ACTIVITY
The required output consists solely of the lines from the line containing "pink 1x4 brick [172,108,278,252]" through the end of the records, copied exactly.
-=-=-
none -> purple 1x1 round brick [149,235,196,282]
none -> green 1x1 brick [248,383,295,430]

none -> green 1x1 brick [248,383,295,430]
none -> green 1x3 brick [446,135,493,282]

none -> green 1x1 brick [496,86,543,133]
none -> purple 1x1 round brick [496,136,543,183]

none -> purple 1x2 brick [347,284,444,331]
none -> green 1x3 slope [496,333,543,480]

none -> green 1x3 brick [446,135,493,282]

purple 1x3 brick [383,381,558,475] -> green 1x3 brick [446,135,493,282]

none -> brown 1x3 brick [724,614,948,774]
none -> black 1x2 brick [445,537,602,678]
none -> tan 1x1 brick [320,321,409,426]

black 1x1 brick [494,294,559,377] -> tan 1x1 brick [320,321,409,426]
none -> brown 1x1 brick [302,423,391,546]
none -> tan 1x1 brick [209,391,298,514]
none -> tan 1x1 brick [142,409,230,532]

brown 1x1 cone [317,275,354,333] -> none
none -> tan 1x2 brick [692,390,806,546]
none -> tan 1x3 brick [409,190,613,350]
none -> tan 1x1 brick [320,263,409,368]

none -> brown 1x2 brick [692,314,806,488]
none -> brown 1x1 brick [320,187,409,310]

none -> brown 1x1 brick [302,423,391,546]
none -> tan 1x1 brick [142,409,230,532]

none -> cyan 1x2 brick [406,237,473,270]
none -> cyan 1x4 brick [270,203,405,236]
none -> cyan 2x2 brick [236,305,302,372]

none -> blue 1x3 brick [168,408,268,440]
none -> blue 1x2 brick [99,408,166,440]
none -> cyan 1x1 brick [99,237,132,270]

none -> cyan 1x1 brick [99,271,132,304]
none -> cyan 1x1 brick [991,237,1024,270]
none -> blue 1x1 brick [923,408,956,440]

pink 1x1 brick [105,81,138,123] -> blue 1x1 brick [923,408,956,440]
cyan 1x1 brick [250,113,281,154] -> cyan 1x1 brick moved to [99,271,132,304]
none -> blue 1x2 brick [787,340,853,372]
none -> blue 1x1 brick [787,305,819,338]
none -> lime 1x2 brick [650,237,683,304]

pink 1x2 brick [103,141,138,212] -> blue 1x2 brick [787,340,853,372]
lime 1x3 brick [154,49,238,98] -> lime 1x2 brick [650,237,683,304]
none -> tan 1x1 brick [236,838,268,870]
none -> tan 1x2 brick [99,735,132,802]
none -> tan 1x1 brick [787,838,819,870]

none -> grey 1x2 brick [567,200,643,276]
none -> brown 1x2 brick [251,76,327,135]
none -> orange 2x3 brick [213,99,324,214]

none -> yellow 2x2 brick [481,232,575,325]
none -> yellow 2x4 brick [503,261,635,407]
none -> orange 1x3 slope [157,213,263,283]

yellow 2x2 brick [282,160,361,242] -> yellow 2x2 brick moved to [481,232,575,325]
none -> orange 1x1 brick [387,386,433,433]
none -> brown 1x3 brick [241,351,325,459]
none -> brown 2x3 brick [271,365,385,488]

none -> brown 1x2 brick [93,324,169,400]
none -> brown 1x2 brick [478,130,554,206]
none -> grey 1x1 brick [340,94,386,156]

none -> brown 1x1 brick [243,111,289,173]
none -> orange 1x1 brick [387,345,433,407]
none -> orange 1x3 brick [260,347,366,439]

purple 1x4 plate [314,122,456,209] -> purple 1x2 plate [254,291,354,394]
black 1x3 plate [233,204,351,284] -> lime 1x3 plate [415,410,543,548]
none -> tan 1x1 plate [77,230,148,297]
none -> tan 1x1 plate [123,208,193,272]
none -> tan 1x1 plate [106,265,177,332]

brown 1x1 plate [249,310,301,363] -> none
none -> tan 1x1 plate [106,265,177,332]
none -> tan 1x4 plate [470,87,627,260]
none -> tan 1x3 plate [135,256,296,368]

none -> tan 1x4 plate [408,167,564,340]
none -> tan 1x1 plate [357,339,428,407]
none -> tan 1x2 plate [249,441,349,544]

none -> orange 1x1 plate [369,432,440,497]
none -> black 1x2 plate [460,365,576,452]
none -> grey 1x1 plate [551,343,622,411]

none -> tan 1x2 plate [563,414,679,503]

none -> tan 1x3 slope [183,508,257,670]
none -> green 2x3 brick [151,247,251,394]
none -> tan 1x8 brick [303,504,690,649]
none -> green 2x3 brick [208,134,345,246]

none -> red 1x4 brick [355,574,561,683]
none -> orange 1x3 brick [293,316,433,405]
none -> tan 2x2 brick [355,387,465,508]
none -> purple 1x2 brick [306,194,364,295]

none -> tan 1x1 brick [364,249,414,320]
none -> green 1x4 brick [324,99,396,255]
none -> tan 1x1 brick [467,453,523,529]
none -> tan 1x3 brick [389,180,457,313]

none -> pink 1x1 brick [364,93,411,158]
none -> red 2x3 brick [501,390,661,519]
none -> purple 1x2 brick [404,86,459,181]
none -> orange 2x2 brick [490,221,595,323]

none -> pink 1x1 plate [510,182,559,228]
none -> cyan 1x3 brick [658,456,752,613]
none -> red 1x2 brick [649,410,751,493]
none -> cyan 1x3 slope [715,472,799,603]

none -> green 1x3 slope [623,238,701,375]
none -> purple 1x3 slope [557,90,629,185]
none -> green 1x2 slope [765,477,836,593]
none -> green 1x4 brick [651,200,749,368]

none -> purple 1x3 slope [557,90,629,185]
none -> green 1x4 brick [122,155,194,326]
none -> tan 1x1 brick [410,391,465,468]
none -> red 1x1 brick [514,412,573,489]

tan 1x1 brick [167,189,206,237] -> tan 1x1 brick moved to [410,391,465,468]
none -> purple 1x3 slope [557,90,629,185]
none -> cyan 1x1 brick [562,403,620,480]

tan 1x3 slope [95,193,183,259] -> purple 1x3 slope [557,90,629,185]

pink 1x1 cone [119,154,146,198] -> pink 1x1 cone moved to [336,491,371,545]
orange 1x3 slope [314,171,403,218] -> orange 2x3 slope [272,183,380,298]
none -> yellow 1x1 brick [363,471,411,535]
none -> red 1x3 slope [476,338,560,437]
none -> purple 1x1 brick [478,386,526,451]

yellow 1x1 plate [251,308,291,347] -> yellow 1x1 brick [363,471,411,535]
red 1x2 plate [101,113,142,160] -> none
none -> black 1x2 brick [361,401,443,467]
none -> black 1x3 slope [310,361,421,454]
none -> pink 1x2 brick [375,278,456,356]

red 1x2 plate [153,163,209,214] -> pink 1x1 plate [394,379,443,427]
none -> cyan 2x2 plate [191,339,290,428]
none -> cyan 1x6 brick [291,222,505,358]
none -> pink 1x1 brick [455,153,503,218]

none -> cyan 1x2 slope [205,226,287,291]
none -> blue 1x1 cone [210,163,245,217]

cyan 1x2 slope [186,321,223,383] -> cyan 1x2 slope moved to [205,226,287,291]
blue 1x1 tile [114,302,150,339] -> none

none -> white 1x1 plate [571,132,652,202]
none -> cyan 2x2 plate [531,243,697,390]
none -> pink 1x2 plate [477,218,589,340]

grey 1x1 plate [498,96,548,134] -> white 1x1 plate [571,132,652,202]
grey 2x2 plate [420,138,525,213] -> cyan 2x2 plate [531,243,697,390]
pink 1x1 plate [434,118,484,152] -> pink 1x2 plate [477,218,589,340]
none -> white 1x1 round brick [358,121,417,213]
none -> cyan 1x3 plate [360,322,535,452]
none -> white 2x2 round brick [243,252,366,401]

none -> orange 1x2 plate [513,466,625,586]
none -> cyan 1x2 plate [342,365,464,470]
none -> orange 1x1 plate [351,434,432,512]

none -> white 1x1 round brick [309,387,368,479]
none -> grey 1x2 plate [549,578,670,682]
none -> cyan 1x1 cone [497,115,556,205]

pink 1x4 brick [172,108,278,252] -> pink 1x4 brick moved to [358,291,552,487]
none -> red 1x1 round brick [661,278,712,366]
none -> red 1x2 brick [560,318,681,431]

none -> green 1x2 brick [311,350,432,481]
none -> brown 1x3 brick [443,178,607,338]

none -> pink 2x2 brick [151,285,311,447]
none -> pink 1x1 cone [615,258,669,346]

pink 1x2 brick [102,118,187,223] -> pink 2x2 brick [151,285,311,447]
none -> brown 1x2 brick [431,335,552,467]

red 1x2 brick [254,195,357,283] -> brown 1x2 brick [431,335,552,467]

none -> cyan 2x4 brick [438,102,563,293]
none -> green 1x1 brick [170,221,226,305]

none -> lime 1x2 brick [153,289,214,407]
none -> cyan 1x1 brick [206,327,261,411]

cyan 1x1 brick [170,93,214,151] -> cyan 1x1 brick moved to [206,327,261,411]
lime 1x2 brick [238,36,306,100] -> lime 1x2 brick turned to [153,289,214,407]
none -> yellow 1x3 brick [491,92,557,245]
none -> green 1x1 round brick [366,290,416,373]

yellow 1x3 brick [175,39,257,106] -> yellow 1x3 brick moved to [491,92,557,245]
-=-=-
REPLY
pink 1x4 brick [172,108,278,252] -> pink 1x4 brick moved to [358,291,552,487]
none -> red 1x1 round brick [661,278,712,366]
none -> red 1x2 brick [560,318,681,431]

none -> green 1x2 brick [311,350,432,481]
none -> brown 1x3 brick [443,178,607,338]

none -> pink 2x2 brick [151,285,311,447]
none -> pink 1x1 cone [615,258,669,346]

pink 1x2 brick [102,118,187,223] -> pink 2x2 brick [151,285,311,447]
none -> brown 1x2 brick [431,335,552,467]

red 1x2 brick [254,195,357,283] -> brown 1x2 brick [431,335,552,467]

none -> cyan 2x4 brick [438,102,563,293]
none -> green 1x1 brick [170,221,226,305]

none -> lime 1x2 brick [153,289,214,407]
none -> cyan 1x1 brick [206,327,261,411]

cyan 1x1 brick [170,93,214,151] -> cyan 1x1 brick moved to [206,327,261,411]
lime 1x2 brick [238,36,306,100] -> lime 1x2 brick turned to [153,289,214,407]
none -> yellow 1x3 brick [491,92,557,245]
none -> green 1x1 round brick [366,290,416,373]

yellow 1x3 brick [175,39,257,106] -> yellow 1x3 brick moved to [491,92,557,245]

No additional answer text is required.